## THE REQUEST
Identify the lines that contain the string "image", then copy each of them.
start SUPPLIED DATA
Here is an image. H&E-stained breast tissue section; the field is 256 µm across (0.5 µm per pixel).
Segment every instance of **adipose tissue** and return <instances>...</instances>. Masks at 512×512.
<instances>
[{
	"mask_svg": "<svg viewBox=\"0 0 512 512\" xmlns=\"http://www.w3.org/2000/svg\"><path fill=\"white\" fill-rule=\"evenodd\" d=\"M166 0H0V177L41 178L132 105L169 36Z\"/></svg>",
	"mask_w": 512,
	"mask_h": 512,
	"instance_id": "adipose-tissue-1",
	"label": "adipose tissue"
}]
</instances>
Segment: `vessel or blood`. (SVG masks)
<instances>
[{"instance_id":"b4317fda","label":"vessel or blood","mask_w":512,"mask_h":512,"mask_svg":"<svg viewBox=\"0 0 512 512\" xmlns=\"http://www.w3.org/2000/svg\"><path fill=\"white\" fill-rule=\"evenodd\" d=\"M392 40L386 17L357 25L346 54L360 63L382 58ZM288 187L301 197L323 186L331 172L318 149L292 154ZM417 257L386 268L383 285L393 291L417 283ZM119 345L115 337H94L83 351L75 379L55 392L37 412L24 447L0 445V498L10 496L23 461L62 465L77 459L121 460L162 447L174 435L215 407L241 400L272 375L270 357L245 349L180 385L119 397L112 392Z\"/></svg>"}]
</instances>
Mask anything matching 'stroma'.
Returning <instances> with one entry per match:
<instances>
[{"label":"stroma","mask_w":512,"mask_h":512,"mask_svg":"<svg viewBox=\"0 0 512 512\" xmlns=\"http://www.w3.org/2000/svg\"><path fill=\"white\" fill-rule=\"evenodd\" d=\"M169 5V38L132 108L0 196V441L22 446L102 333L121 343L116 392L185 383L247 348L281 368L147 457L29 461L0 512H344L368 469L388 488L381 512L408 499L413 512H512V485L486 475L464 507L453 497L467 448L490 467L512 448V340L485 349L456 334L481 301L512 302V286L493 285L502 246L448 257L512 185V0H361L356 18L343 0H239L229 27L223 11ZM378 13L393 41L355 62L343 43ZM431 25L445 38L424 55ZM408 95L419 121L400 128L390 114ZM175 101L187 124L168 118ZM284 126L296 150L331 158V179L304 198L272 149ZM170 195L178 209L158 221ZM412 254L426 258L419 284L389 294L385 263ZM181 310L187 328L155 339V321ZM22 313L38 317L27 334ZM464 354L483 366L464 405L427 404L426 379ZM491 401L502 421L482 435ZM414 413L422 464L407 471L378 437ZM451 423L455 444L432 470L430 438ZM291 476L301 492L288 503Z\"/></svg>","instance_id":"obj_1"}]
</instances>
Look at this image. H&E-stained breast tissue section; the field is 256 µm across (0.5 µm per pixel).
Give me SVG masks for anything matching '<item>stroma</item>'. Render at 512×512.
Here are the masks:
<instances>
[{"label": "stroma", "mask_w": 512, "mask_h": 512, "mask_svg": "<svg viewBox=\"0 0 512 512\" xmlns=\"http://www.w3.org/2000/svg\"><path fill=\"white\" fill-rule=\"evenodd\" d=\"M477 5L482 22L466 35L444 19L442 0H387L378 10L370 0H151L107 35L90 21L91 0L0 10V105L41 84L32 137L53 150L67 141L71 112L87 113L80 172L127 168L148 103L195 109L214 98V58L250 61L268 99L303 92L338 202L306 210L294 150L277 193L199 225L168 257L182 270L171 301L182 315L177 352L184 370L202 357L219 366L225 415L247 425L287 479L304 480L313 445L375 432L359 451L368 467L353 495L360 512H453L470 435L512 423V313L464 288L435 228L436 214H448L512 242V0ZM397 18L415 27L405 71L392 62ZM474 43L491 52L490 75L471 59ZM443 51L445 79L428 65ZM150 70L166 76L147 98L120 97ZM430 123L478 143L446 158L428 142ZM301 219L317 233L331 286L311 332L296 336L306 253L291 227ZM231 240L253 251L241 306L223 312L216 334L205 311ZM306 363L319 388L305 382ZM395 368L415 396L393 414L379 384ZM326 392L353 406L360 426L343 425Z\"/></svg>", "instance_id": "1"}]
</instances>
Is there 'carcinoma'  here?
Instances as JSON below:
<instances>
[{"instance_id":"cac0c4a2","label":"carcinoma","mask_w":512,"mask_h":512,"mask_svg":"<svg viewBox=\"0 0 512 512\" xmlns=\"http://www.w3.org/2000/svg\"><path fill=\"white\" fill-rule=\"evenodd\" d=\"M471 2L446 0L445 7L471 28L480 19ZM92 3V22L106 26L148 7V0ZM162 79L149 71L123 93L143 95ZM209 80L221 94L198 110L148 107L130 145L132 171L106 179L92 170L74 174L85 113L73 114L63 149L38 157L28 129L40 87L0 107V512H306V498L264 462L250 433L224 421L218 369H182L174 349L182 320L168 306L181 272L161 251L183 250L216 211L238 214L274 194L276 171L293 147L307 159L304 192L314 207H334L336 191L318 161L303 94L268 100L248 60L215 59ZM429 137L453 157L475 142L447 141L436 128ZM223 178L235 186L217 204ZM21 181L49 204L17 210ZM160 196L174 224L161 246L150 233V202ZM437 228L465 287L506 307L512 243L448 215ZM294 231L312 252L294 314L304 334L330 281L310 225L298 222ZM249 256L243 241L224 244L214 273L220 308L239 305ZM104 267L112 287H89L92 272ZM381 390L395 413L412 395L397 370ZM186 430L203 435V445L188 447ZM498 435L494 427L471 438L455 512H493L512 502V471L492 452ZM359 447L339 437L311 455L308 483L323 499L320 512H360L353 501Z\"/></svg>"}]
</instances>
end SUPPLIED DATA
## TASK ANSWER
Here is an image. H&E-stained breast tissue section; the field is 256 µm across (0.5 µm per pixel).
Look at this image. H&E-stained breast tissue section; the field is 256 µm across (0.5 µm per pixel).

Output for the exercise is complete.